Task details
Restate the listing below word for word; no picture is to be carried over.

Data excerpt
»»

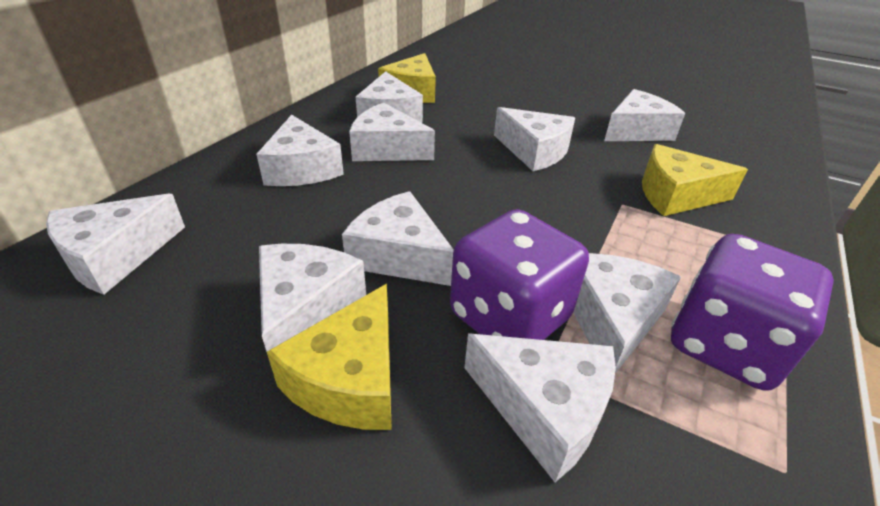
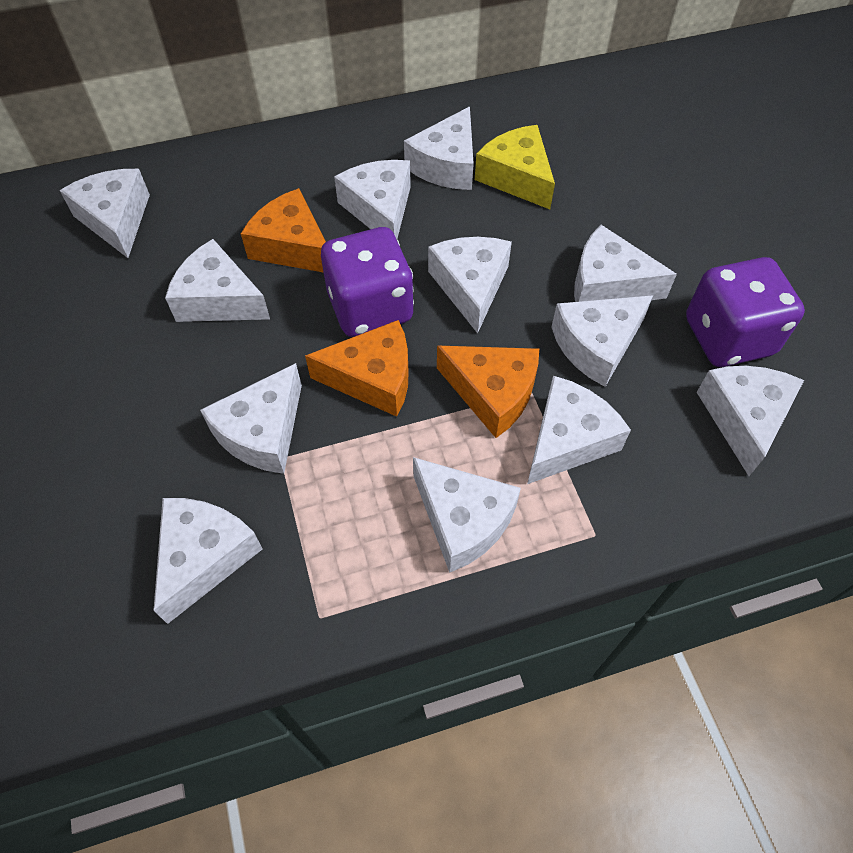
orange cheese: 0 -> 3
white cheese: 10 -> 12
yellow cheese: 3 -> 1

««

Result for this task
orange cheese: 0 -> 3
white cheese: 10 -> 12
yellow cheese: 3 -> 1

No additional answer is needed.